Information given ▸
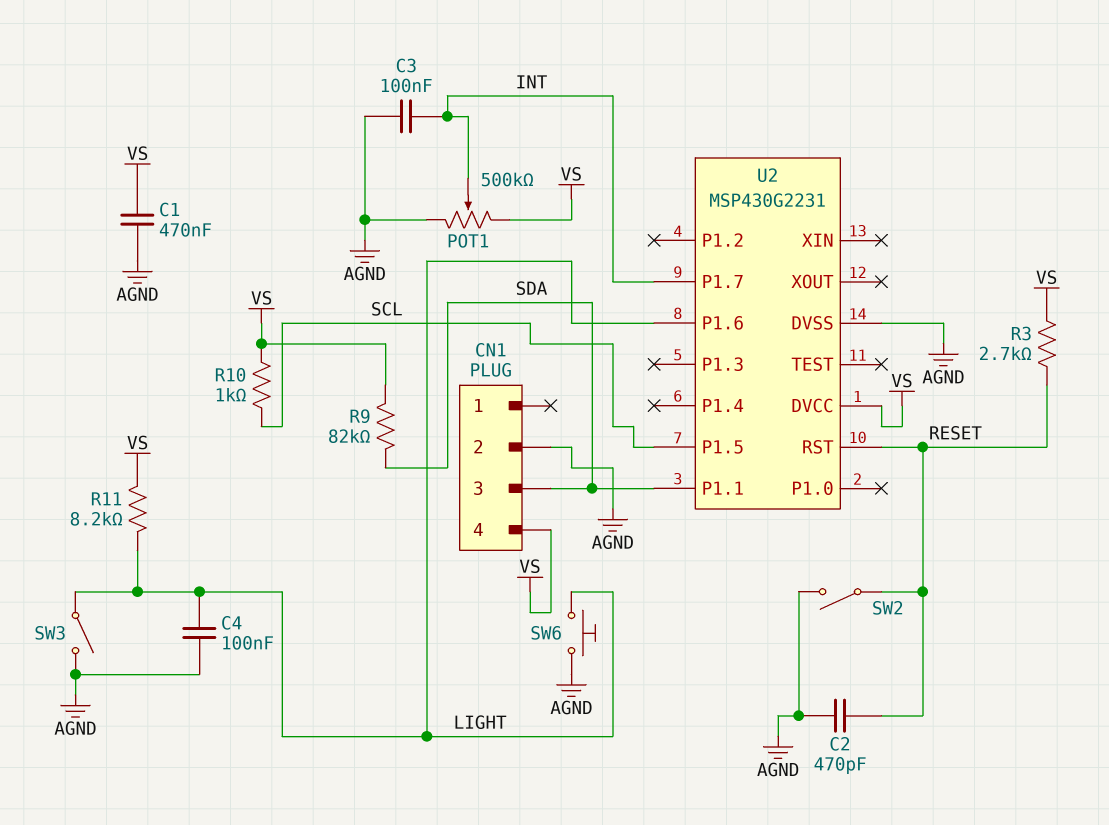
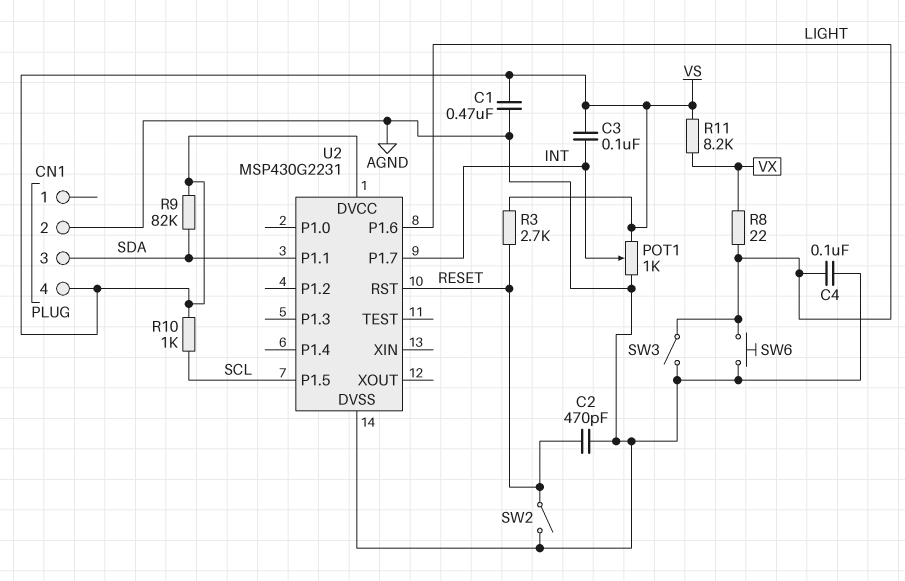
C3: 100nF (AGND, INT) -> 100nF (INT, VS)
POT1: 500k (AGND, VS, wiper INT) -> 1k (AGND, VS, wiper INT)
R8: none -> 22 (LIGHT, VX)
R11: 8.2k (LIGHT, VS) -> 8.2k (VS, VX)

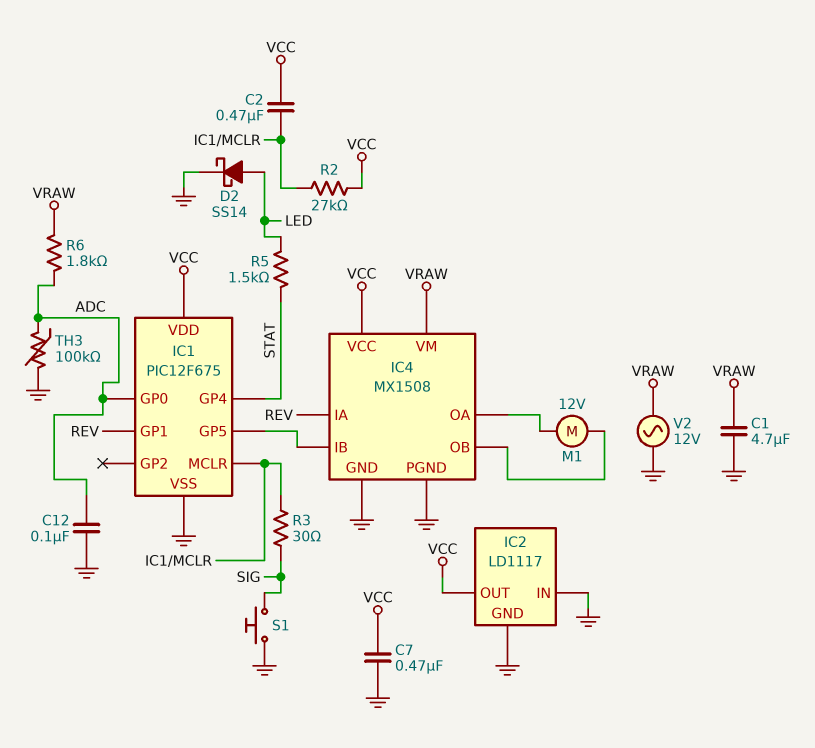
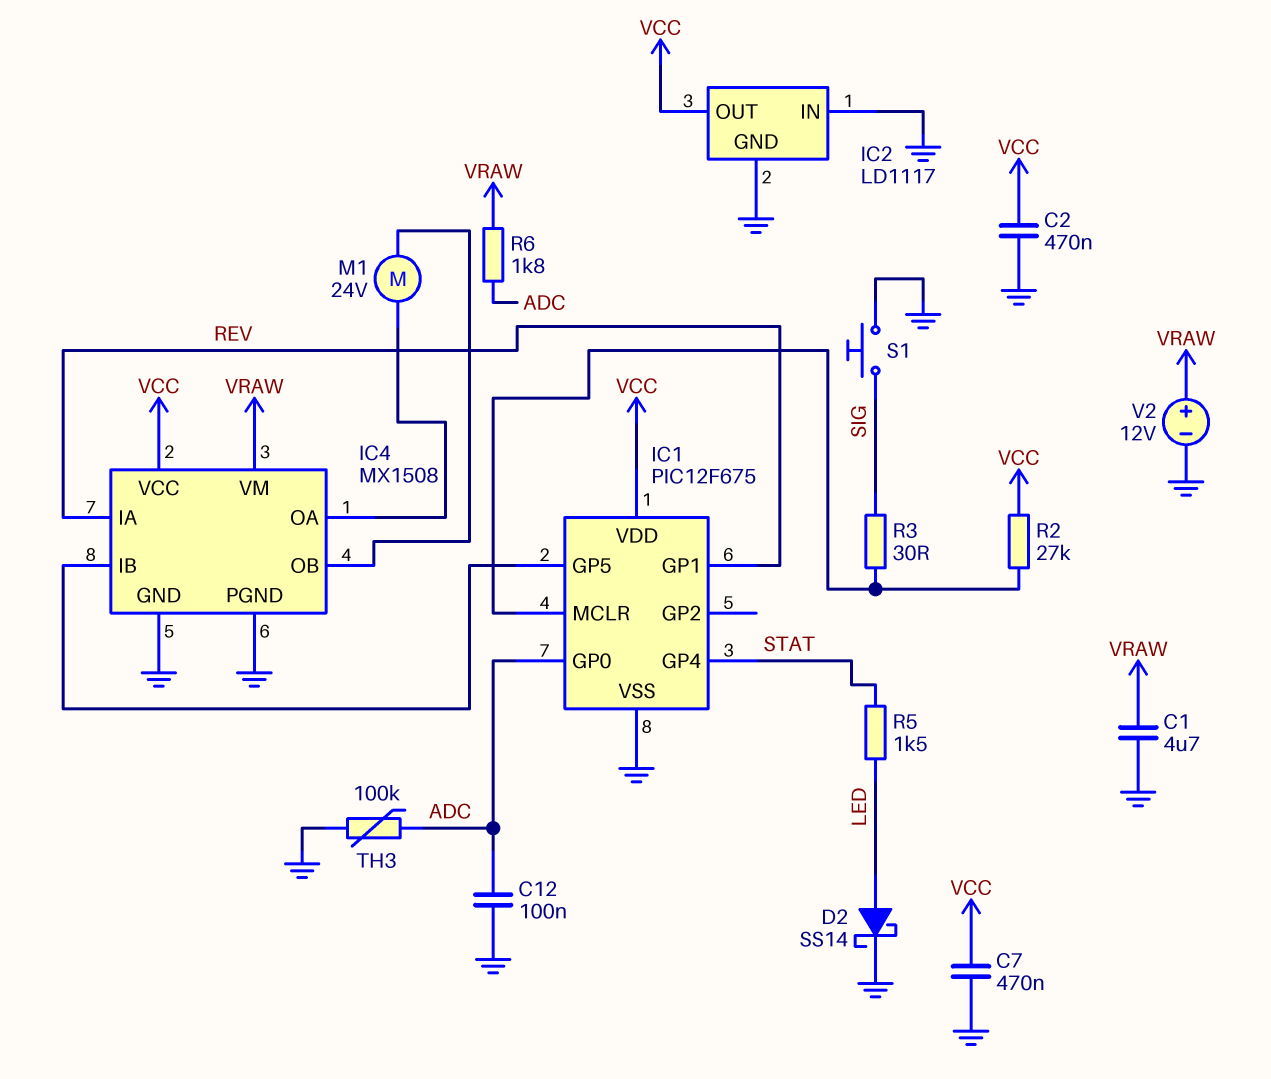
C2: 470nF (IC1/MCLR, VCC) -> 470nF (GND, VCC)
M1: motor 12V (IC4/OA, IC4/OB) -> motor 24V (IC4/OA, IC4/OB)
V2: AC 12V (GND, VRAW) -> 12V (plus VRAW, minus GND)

--

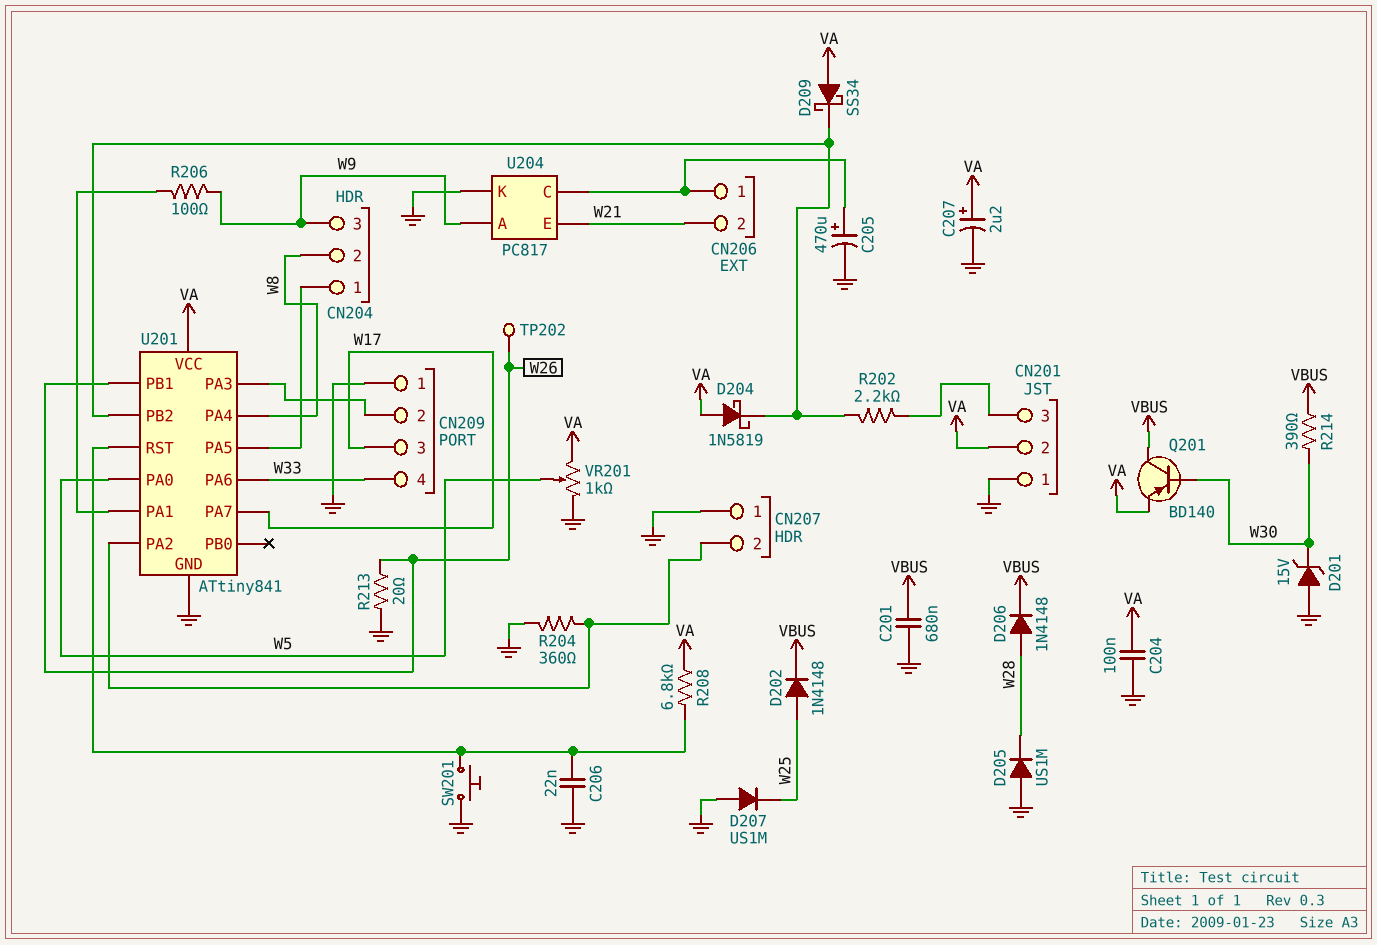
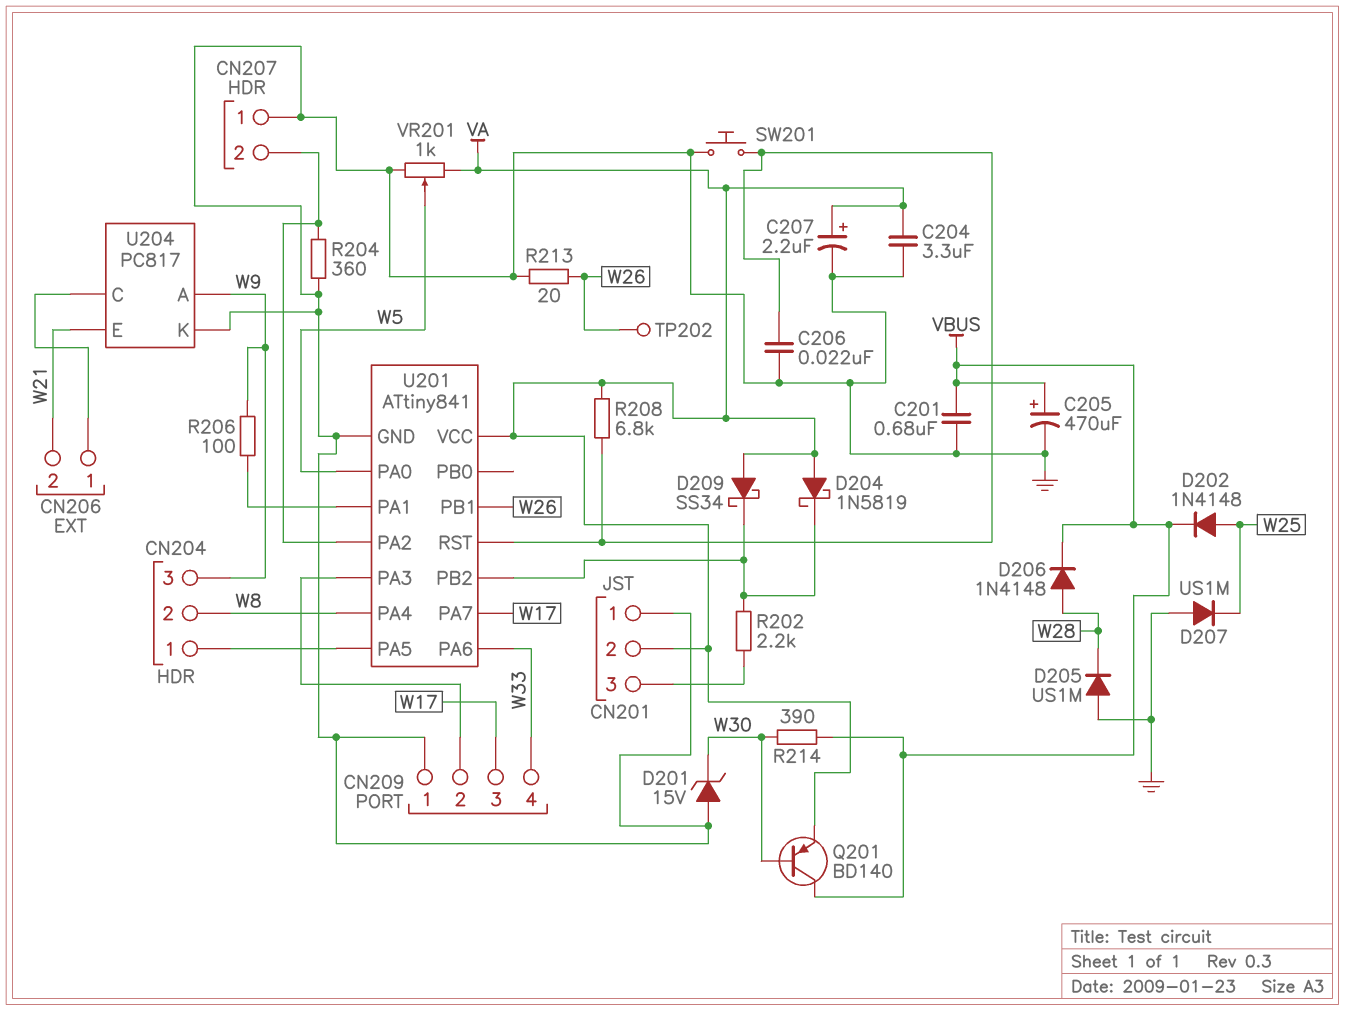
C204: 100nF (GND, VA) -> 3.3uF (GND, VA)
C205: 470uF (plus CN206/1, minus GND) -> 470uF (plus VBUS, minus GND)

What to work on ▸ Among the entries above, how many lines hold the string "plus"? Answer with the bare number.

Written answer ▸ 2